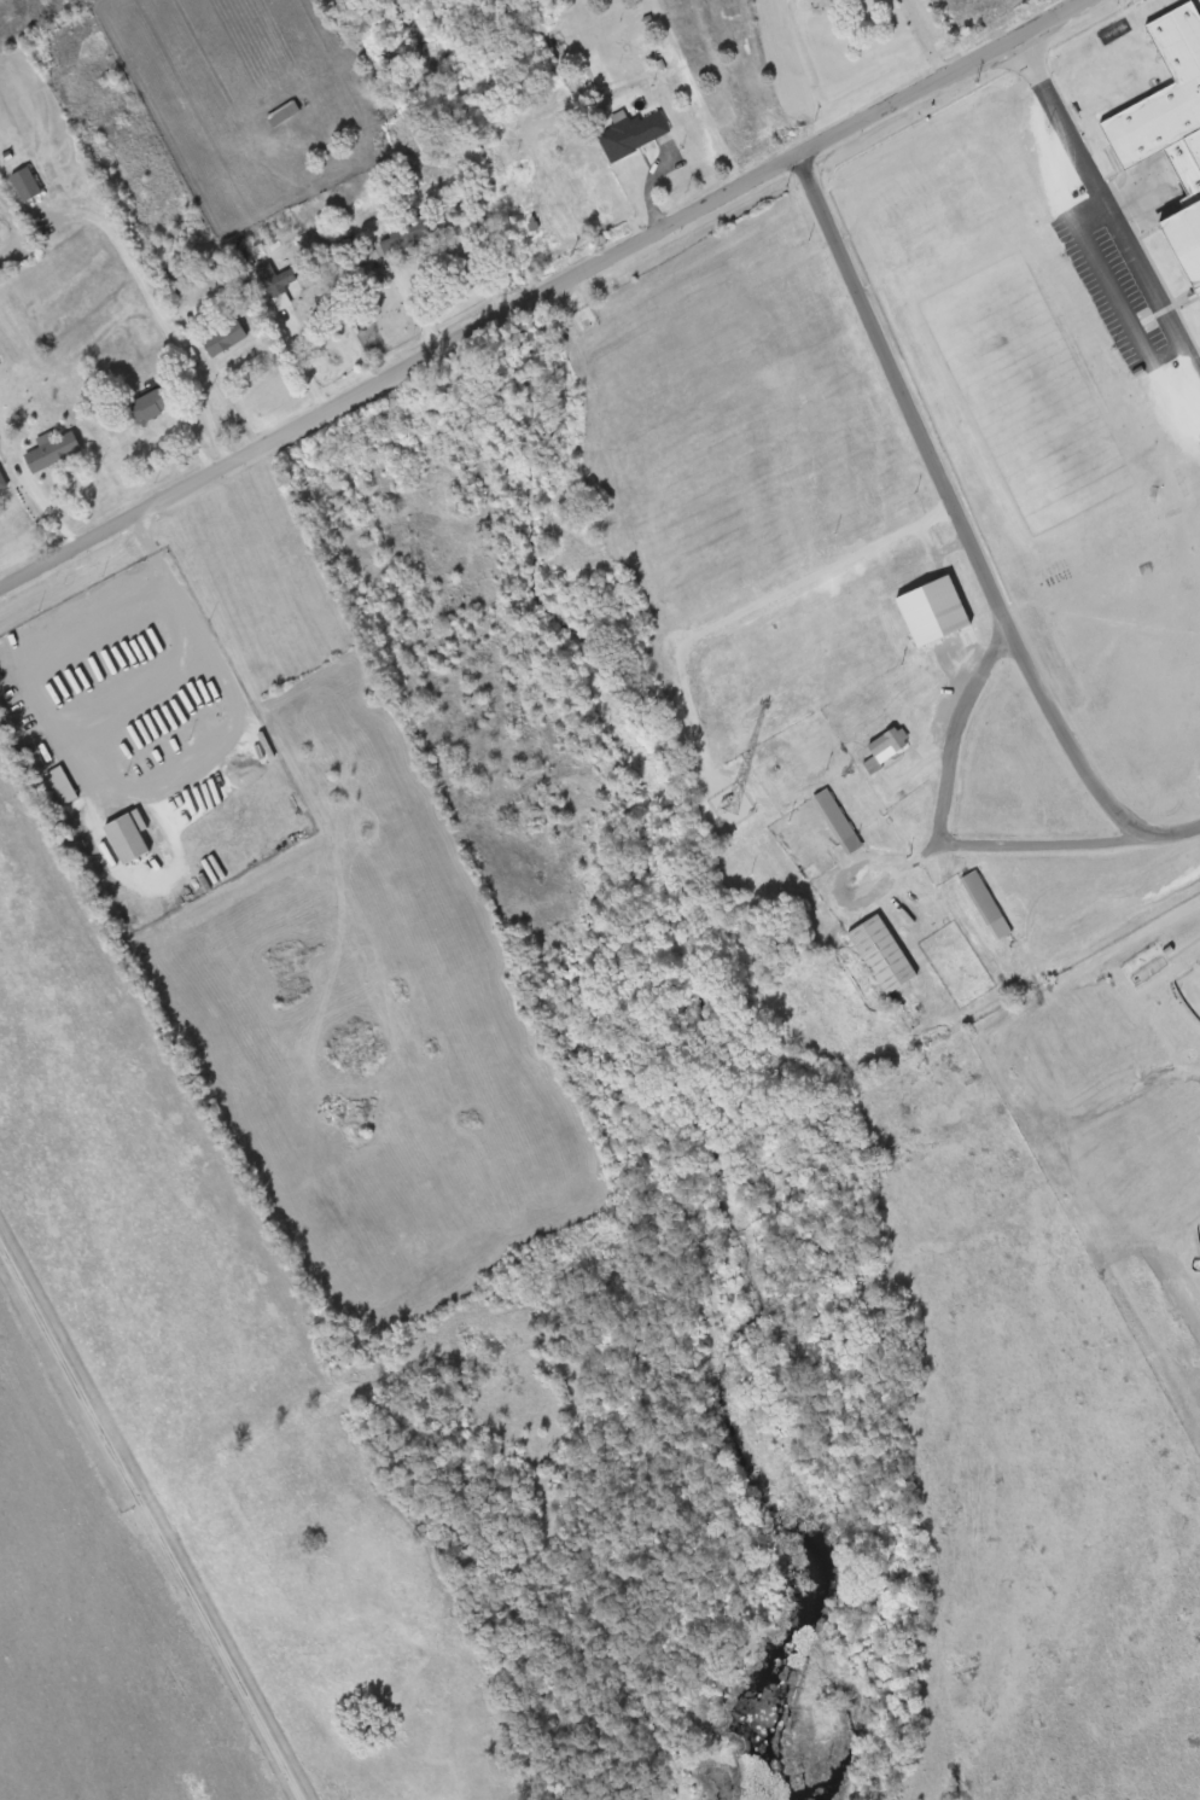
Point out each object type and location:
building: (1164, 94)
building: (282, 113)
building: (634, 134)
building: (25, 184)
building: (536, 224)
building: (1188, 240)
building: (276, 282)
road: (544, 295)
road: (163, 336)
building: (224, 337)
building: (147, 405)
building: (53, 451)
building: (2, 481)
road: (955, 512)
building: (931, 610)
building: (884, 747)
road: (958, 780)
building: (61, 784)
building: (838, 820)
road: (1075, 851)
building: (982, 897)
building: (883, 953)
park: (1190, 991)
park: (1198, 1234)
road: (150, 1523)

§ Aim of the exercise
Retype the full listing exactly; pictures stay out.

§ Answer area
Point out each object type and location:
building: (1164, 94)
building: (282, 113)
building: (634, 134)
building: (25, 184)
building: (536, 224)
building: (1188, 240)
building: (276, 282)
road: (544, 295)
road: (163, 336)
building: (224, 337)
building: (147, 405)
building: (53, 451)
building: (2, 481)
road: (955, 512)
building: (931, 610)
building: (884, 747)
road: (958, 780)
building: (61, 784)
building: (838, 820)
road: (1075, 851)
building: (982, 897)
building: (883, 953)
park: (1190, 991)
park: (1198, 1234)
road: (150, 1523)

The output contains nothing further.